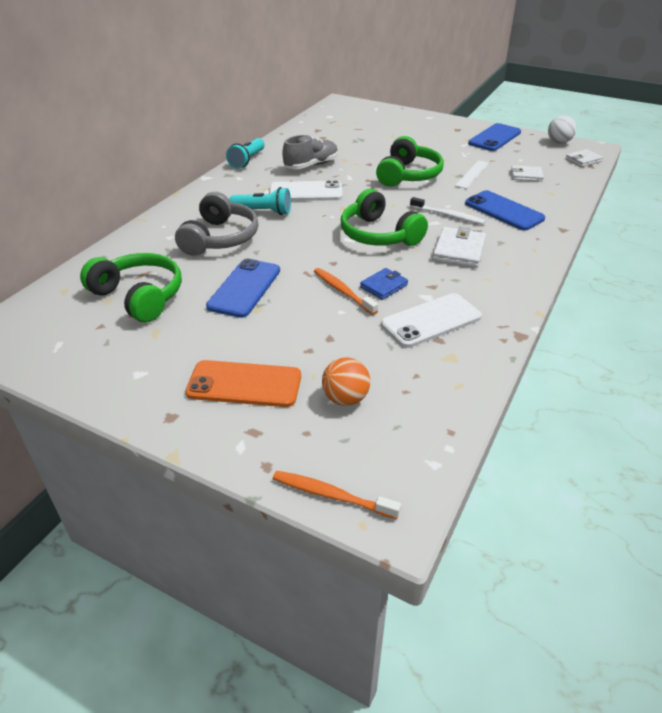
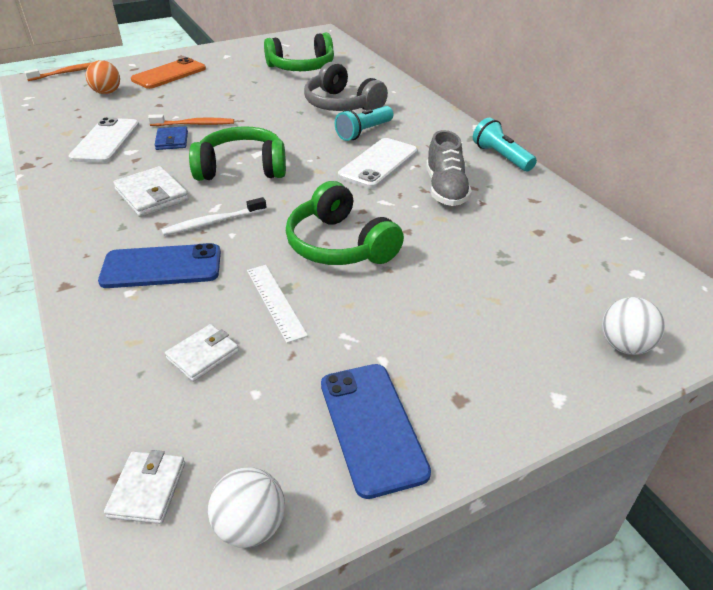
camera: 125 degrees right, 0 degrees up
blue phone [206,259,280,318] -> none
none -> white ball [602,297,665,355]

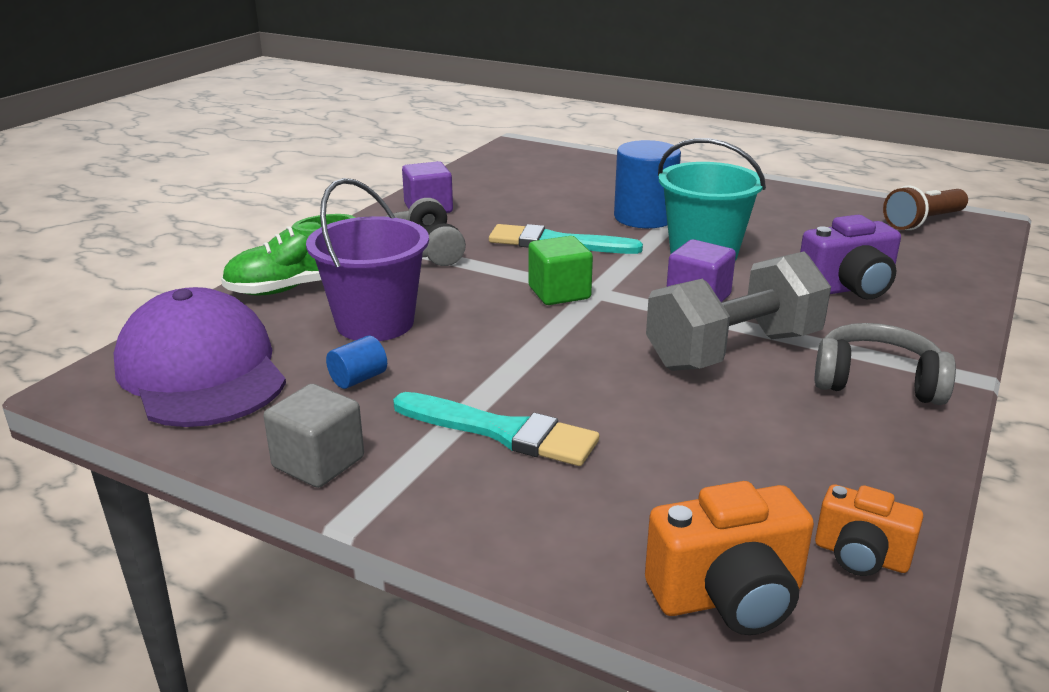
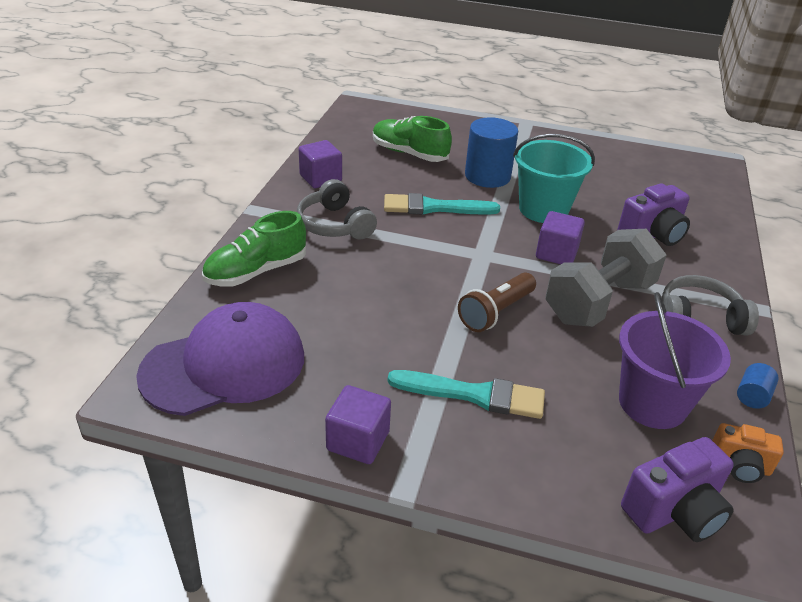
camera: 15 degrees left, 10 degrees up
purple cap [113,287,286,427] -> purple cap turned 105 degrees clockwise [136,302,304,416]
grey cube [264,384,364,488] -> purple cube [325,385,391,464]
purple bucket [306,178,429,341] -> purple bucket moved to [619,292,731,429]
blue cylinder [326,336,387,389] -> blue cylinder moved to [737,363,779,409]
green cube [529,236,593,305] -> none
orange camera [645,481,814,635] -> purple camera [621,437,734,542]
brown flashlight [883,186,968,230] -> brown flashlight moved to [458,272,536,332]
none -> green shoe [373,116,452,162]

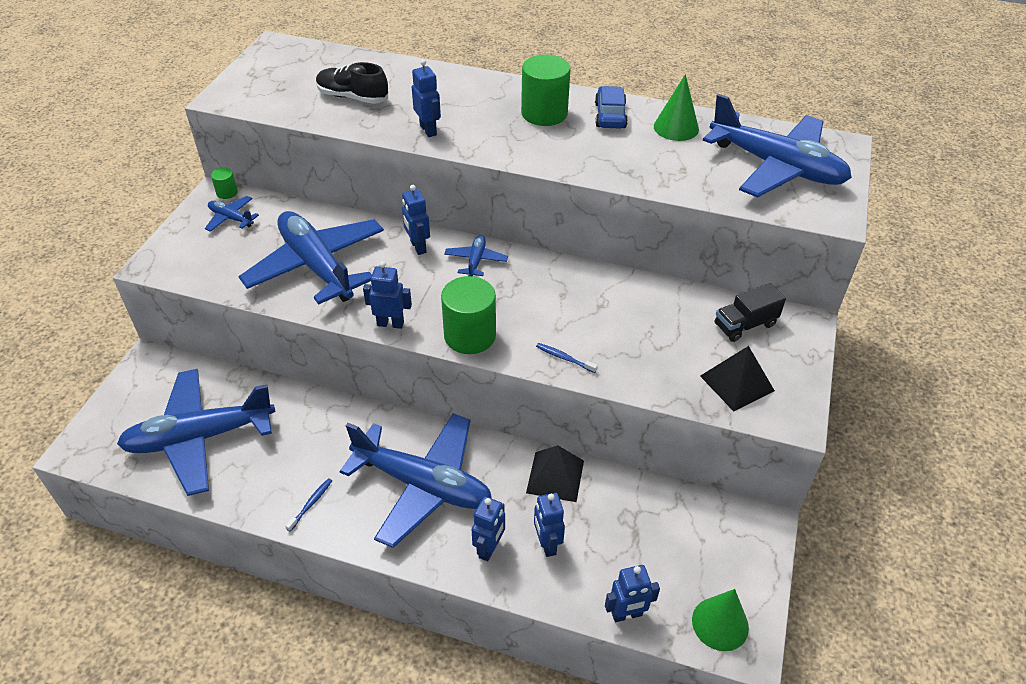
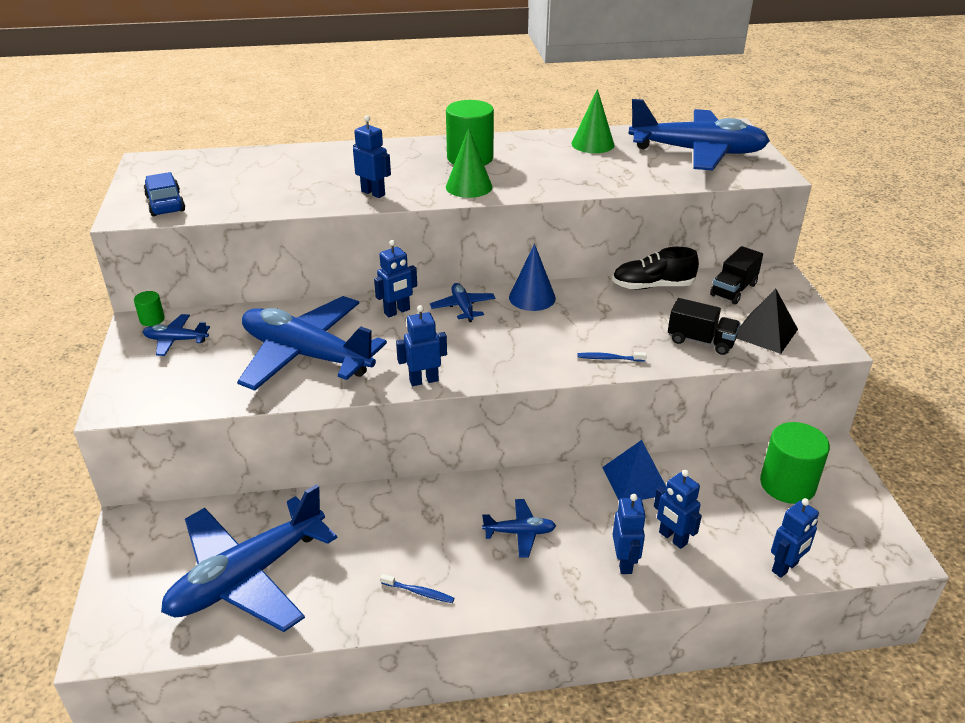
camera: 25 degrees left, 10 degrees down
blue toothbrush [285,478,332,532] -> blue toothbrush turned 105 degrees clockwise [380,574,454,603]
black shoe [316,62,388,104] -> black shoe moved to [612,247,699,289]
blue plane [340,413,492,548] -> blue plane [482,499,556,558], size x0.43
blue robot [402,185,430,255] -> blue robot turned 75 degrees counterclockwise [374,240,417,317]
green cylinder [441,276,496,354] -> green cylinder moved to [760,422,830,504]
black pyramid [526,445,584,502] -> blue pyramid [602,440,666,500]
blue car [595,86,628,129] -> blue car moved to [144,172,185,216]
green cone [692,589,749,651] -> green cone moved to [446,128,492,198]
none -> blue cone [509,244,556,311]
none -> black truck [668,298,741,355]

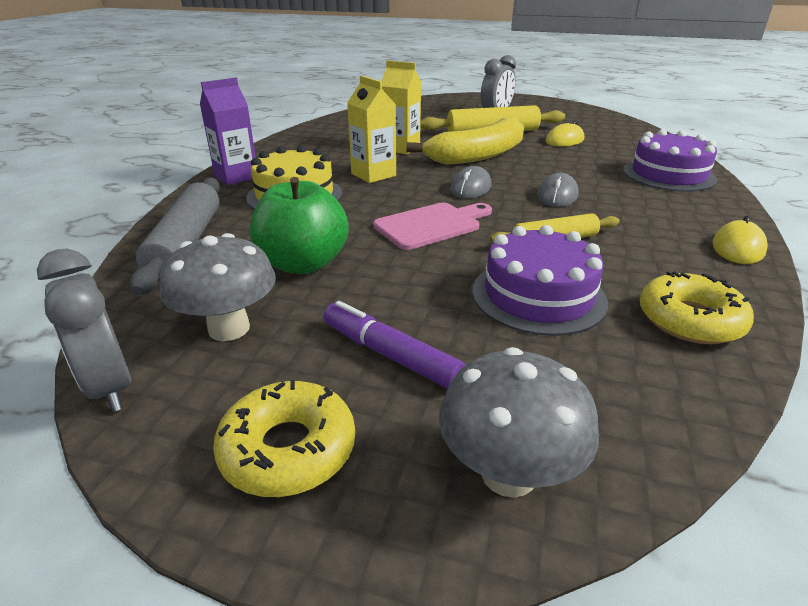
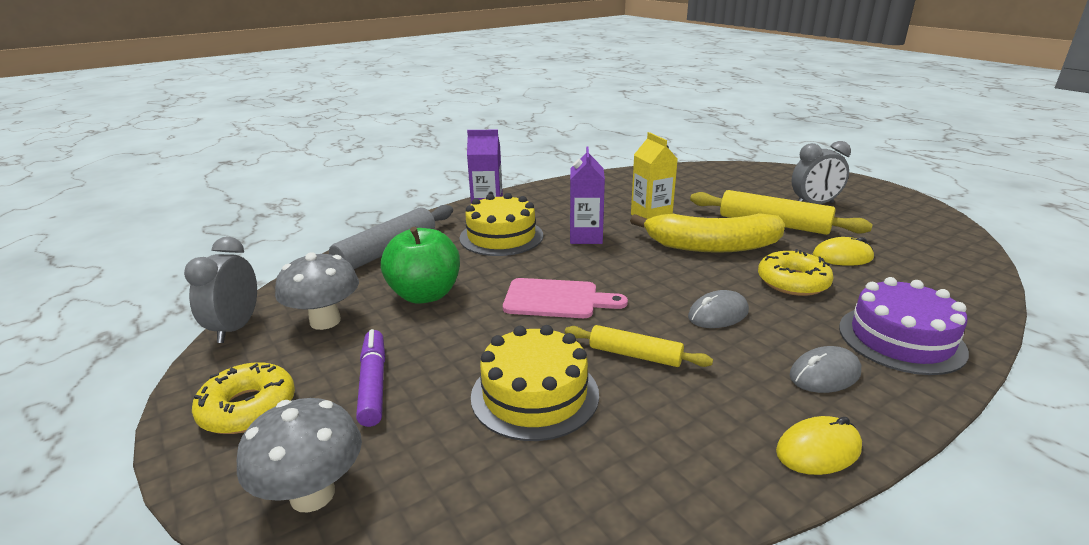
camera: 40 degrees right, 5 degrees down
yellow carton [347,76,396,183] -> purple carton [570,147,605,244]
grey mouse [450,166,491,199] -> grey mouse moved to [790,346,861,393]
purple cake [472,225,608,336] -> yellow cake [471,325,599,441]
yellow donut [640,271,754,344] -> yellow donut moved to [758,249,834,296]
☆ ☆ ☆ ☆ ☆ ☆ ☆
:: What the task asks ::
The result should be the full set of entries above, restated exactly and without images.

:: Response box ::
camera: 125 degrees right, 0 degrees up
blue phone [206,259,280,318] -> none
none -> white ball [602,297,665,355]

camera: 15 degrees left, 10 degrees up
purple cap [113,287,286,427] -> purple cap turned 105 degrees clockwise [136,302,304,416]
grey cube [264,384,364,488] -> purple cube [325,385,391,464]
purple bucket [306,178,429,341] -> purple bucket moved to [619,292,731,429]
blue cylinder [326,336,387,389] -> blue cylinder moved to [737,363,779,409]
green cube [529,236,593,305] -> none
orange camera [645,481,814,635] -> purple camera [621,437,734,542]
brown flashlight [883,186,968,230] -> brown flashlight moved to [458,272,536,332]
none -> green shoe [373,116,452,162]

camera: 25 degrees left, 10 degrees down
blue toothbrush [285,478,332,532] -> blue toothbrush turned 105 degrees clockwise [380,574,454,603]
black shoe [316,62,388,104] -> black shoe moved to [612,247,699,289]
blue plane [340,413,492,548] -> blue plane [482,499,556,558], size x0.43
blue robot [402,185,430,255] -> blue robot turned 75 degrees counterclockwise [374,240,417,317]
green cylinder [441,276,496,354] -> green cylinder moved to [760,422,830,504]
black pyramid [526,445,584,502] -> blue pyramid [602,440,666,500]
blue car [595,86,628,129] -> blue car moved to [144,172,185,216]
green cone [692,589,749,651] -> green cone moved to [446,128,492,198]
none -> blue cone [509,244,556,311]
none -> black truck [668,298,741,355]

camera: 40 degrees right, 5 degrees down
yellow carton [347,76,396,183] -> purple carton [570,147,605,244]
grey mouse [450,166,491,199] -> grey mouse moved to [790,346,861,393]
purple cake [472,225,608,336] -> yellow cake [471,325,599,441]
yellow donut [640,271,754,344] -> yellow donut moved to [758,249,834,296]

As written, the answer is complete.